* What is required: Please repeat, exactly and with nothing extra, the line containing "purple watering can: 11 -> 10" and every line after it up to the end of the material.

+===+

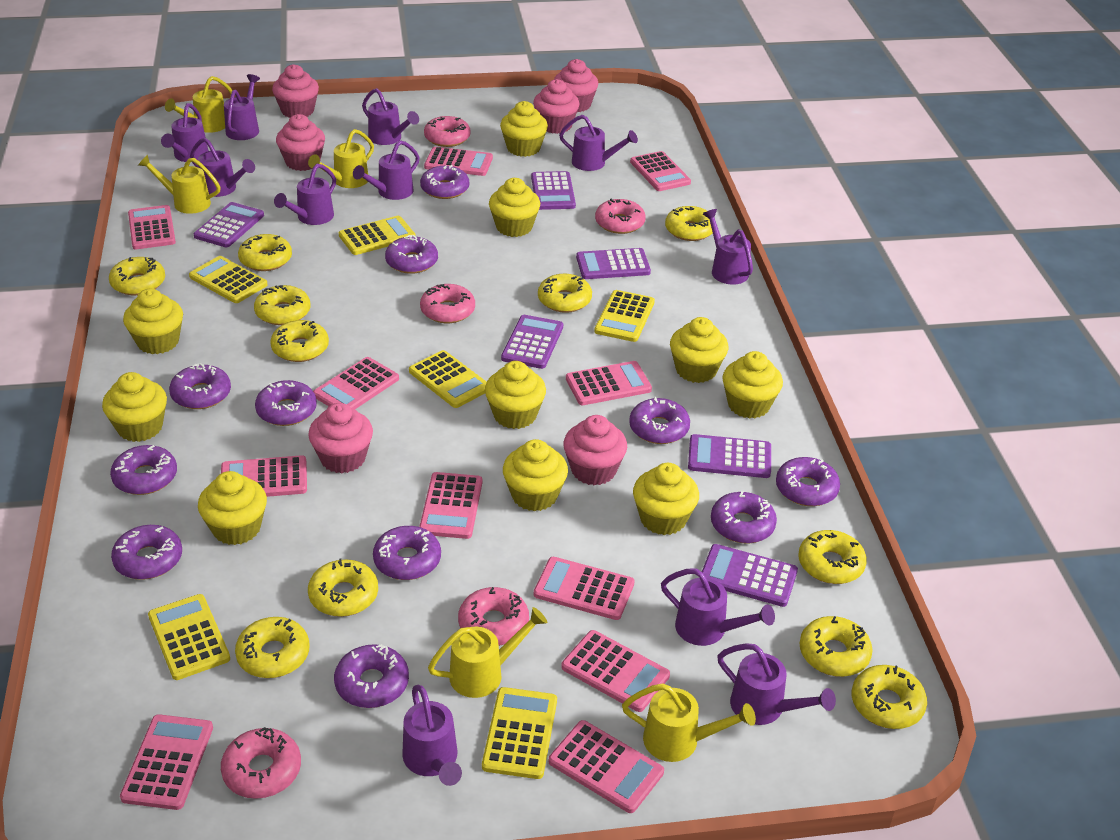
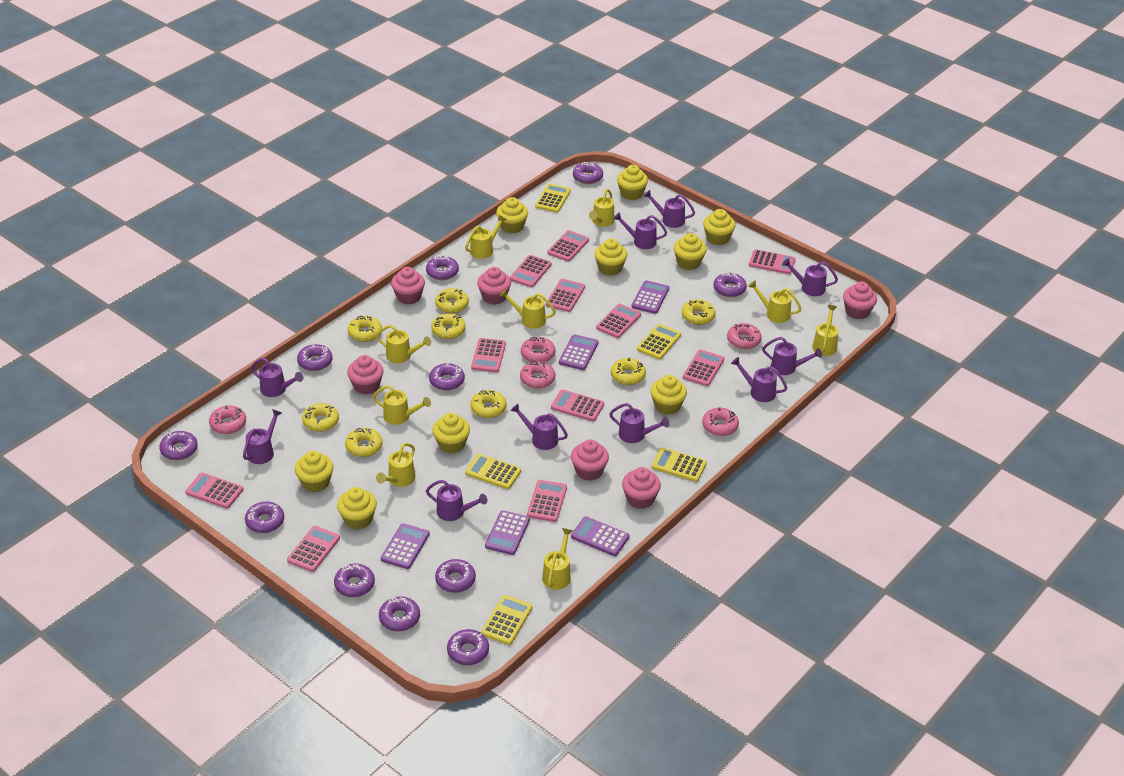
purple calculator: 6 -> 5
purple watering can: 11 -> 10
yellow calculator: 6 -> 5
yellow cupcake: 10 -> 9
yellow donut: 11 -> 8
yellow watering can: 5 -> 9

+===+

* Your response:
purple watering can: 11 -> 10
yellow calculator: 6 -> 5
yellow cupcake: 10 -> 9
yellow donut: 11 -> 8
yellow watering can: 5 -> 9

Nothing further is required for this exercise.